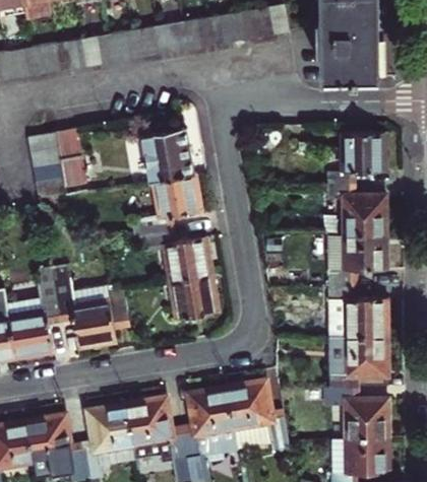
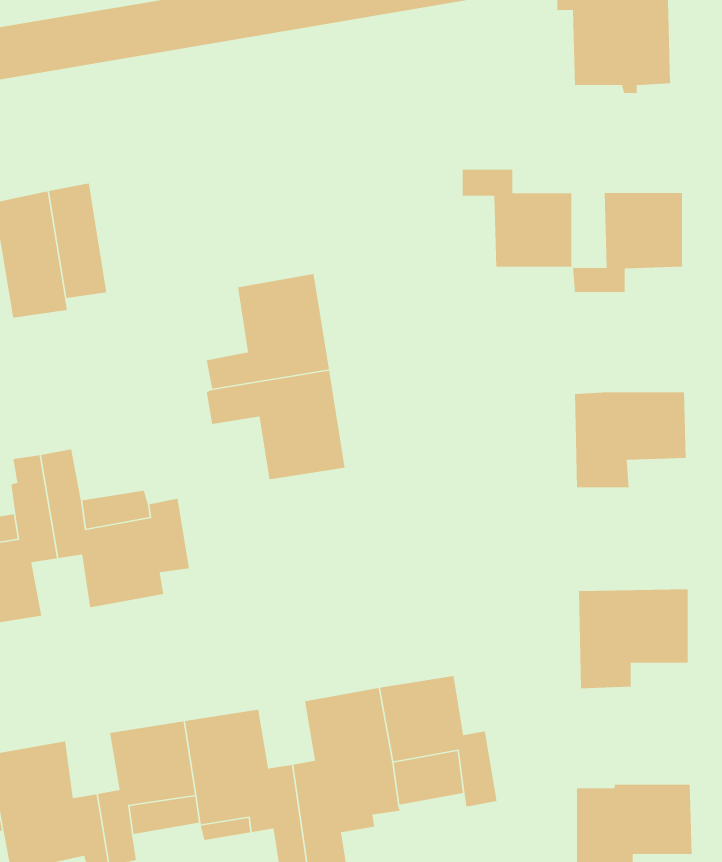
building: [143,128,193,180] -> none
building: [327,183,384,233] -> [462,169,572,267]
building: [170,273,217,317] -> none
building: [328,283,386,336] -> none
building: [324,386,387,435] -> none

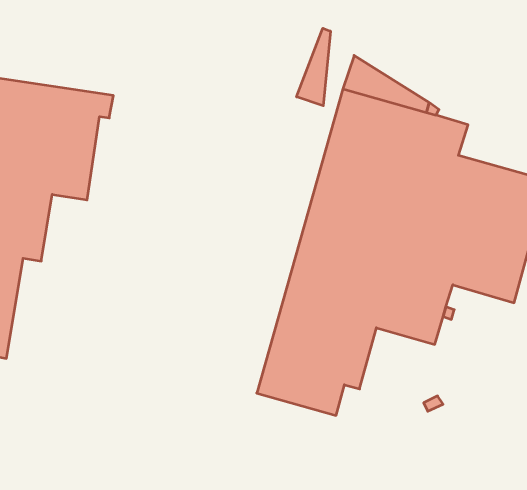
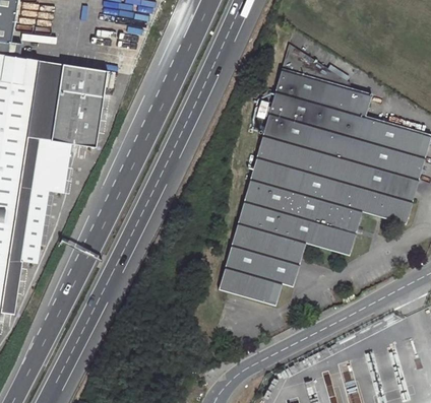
building: [297,28,330,106] -> none

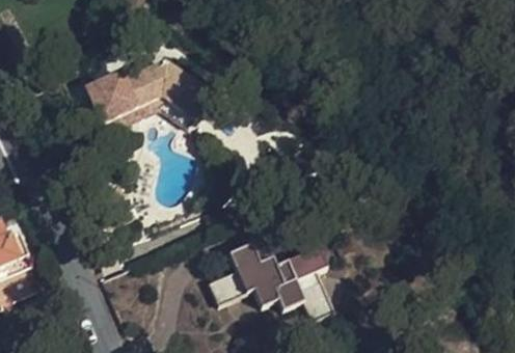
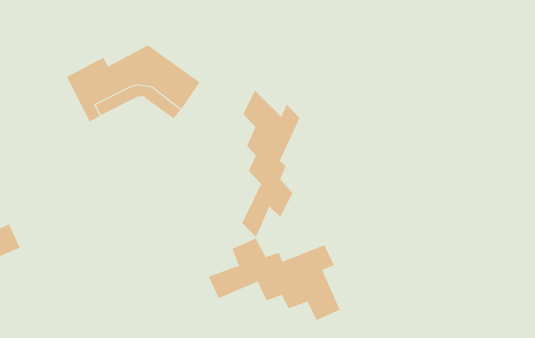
building: none -> [241,90,300,238]

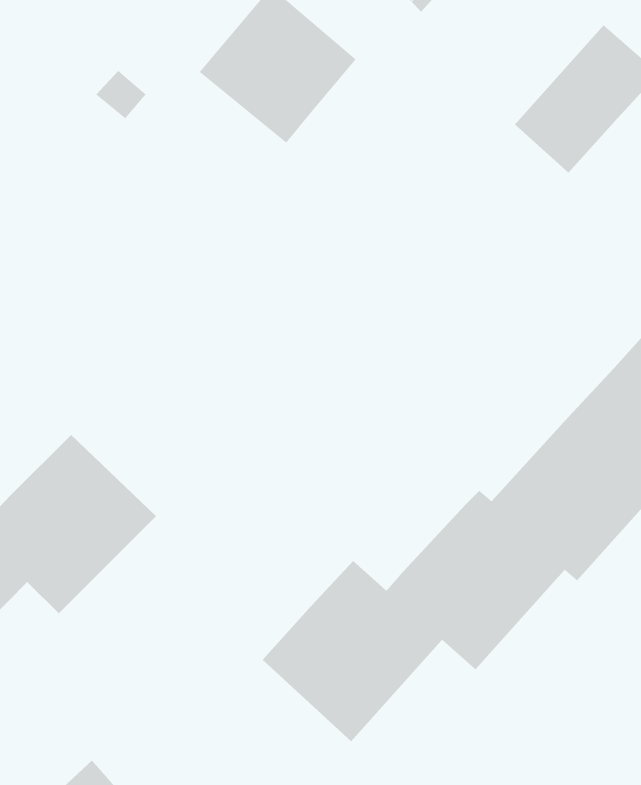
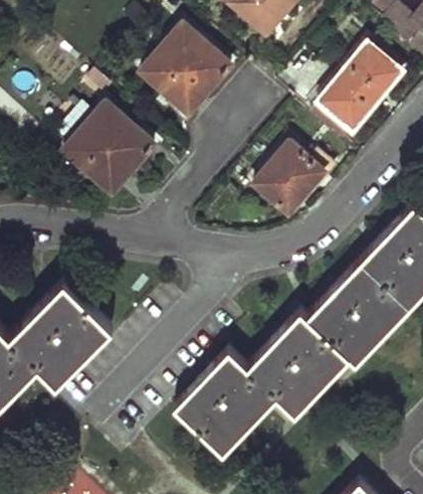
building: none -> [63,101,155,191]
building: none -> [255,144,323,214]

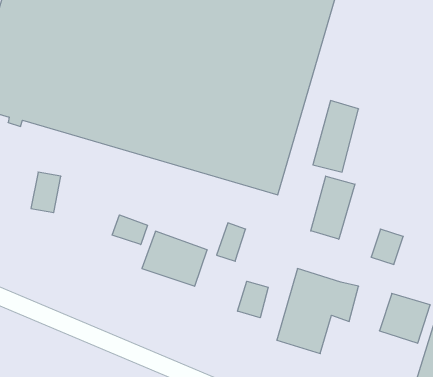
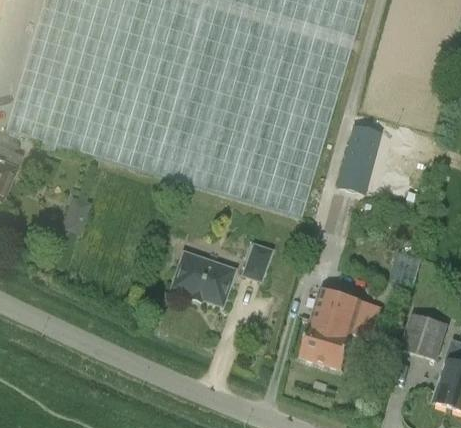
building: [311,176,355,239] -> none
building: [112,215,147,245] -> none
building: [238,281,268,318] -> none

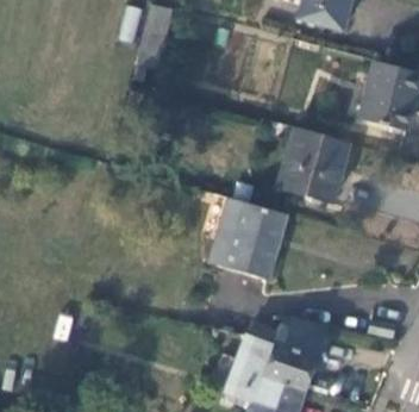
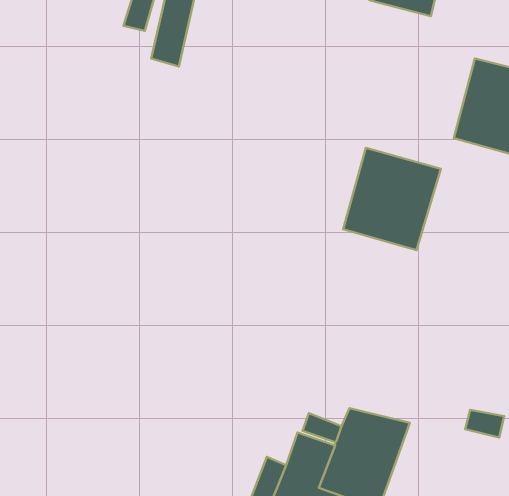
building: [210,199,286,280] -> none

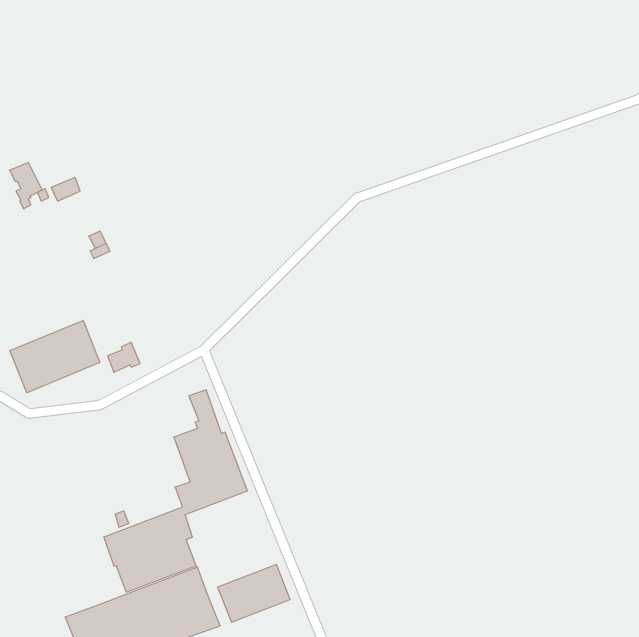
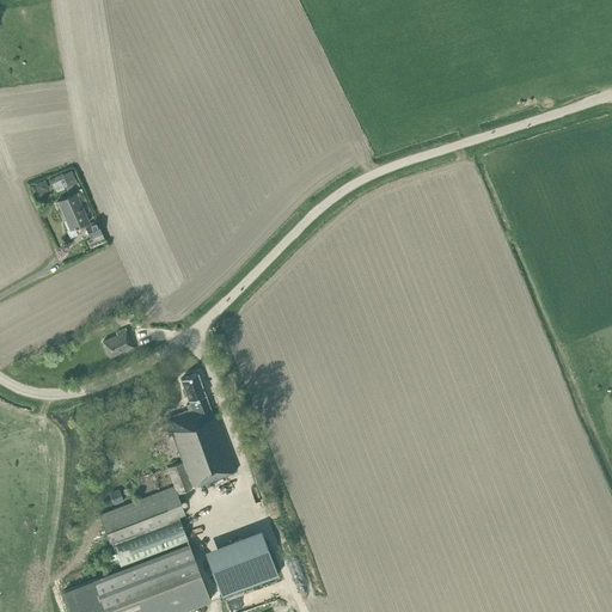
building: [10,163,42,209] -> [57,195,88,239]
building: [10,320,100,393] -> none

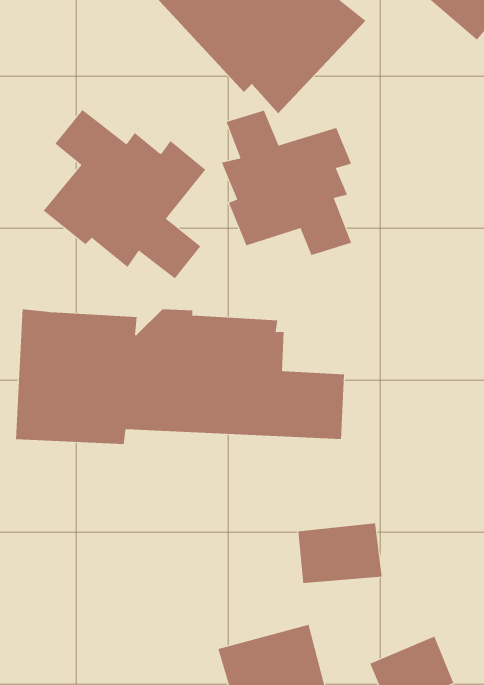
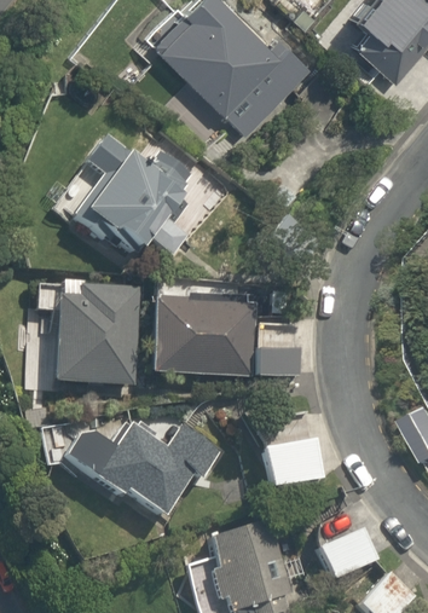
building: [221,110,352,256] -> none
building: none -> [62,412,192,520]

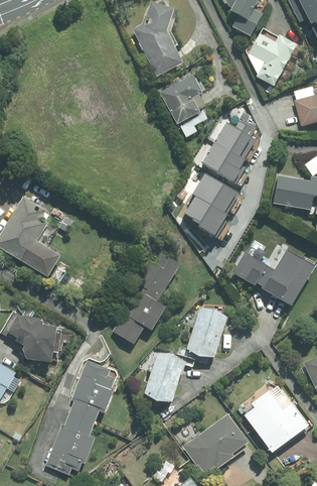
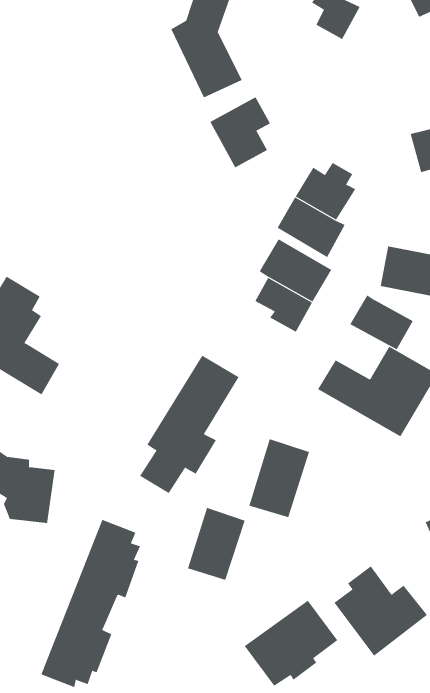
building: [249,33,296,86] -> none
building: none -> [349,294,413,350]

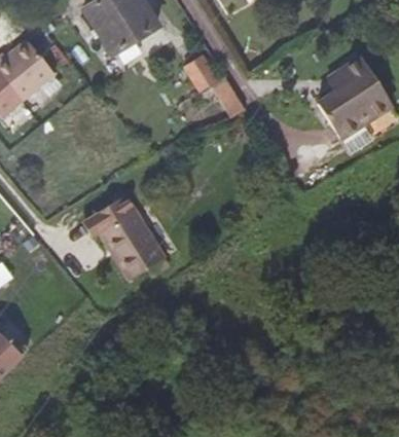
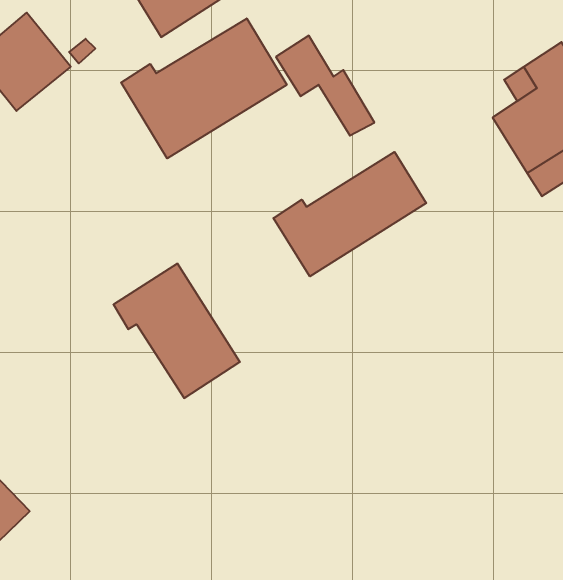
building: none -> [121,18,287,158]
building: none -> [273,152,426,276]

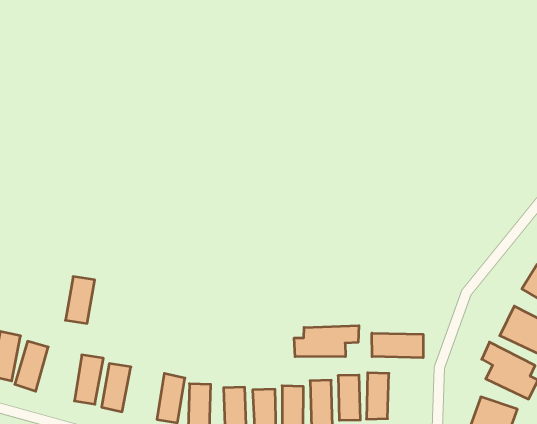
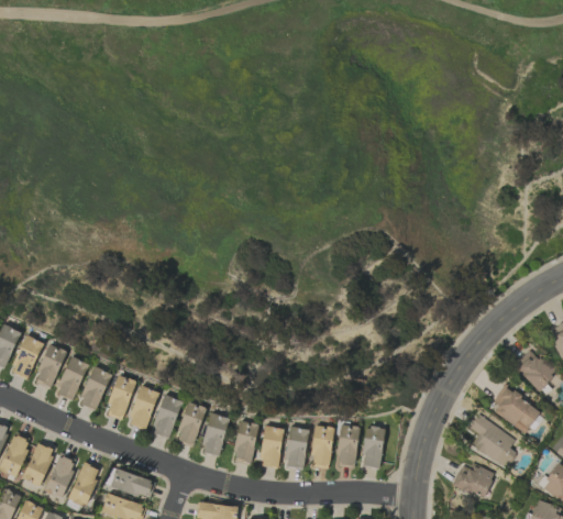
building: [65,277,95,323] -> [79,367,110,410]
building: [294,326,359,357] -> none
building: [372,333,423,358] -> none
building: none -> [151,395,181,439]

- _Activity_
Without any pictures, return the material above exactly.

- _Final answer_
building: [143,128,193,180] -> none
building: [327,183,384,233] -> [462,169,572,267]
building: [170,273,217,317] -> none
building: [328,283,386,336] -> none
building: [324,386,387,435] -> none

building: [297,28,330,106] -> none

building: none -> [241,90,300,238]

building: none -> [63,101,155,191]
building: none -> [255,144,323,214]

building: [311,176,355,239] -> none
building: [112,215,147,245] -> none
building: [238,281,268,318] -> none

building: [210,199,286,280] -> none

building: [10,163,42,209] -> [57,195,88,239]
building: [10,320,100,393] -> none

building: [221,110,352,256] -> none
building: none -> [62,412,192,520]

building: [249,33,296,86] -> none
building: none -> [349,294,413,350]

building: none -> [121,18,287,158]
building: none -> [273,152,426,276]

building: [65,277,95,323] -> [79,367,110,410]
building: [294,326,359,357] -> none
building: [372,333,423,358] -> none
building: none -> [151,395,181,439]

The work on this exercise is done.